*** MATERIAL PROVIDED ***

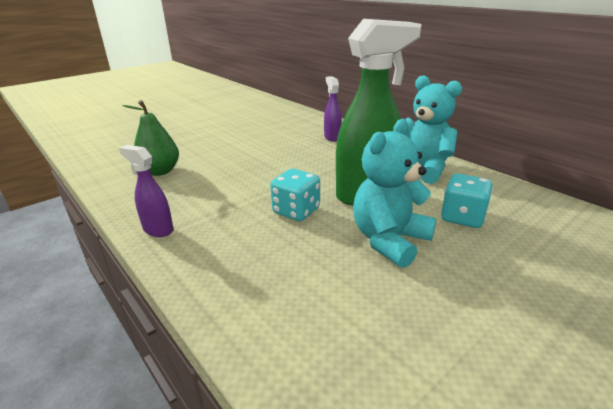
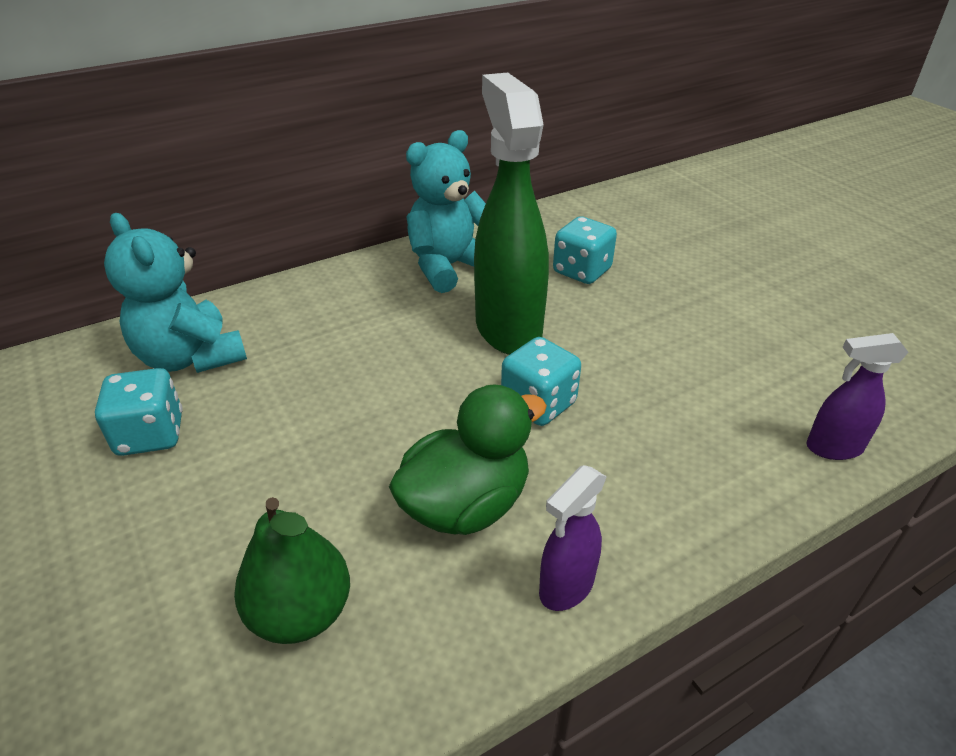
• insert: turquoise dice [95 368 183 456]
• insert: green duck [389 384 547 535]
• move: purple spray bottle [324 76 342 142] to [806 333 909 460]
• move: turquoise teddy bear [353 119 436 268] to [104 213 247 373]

*** End of MATERIAL PROVIDED ***

• **TASK DIRECTIONS**
Produce an exact copy of the lines from the one containing "333 909 460]" through the final line of the data, both ends included, and only those.

• **ANSWER AREA**
• move: purple spray bottle [324 76 342 142] to [806 333 909 460]
• move: turquoise teddy bear [353 119 436 268] to [104 213 247 373]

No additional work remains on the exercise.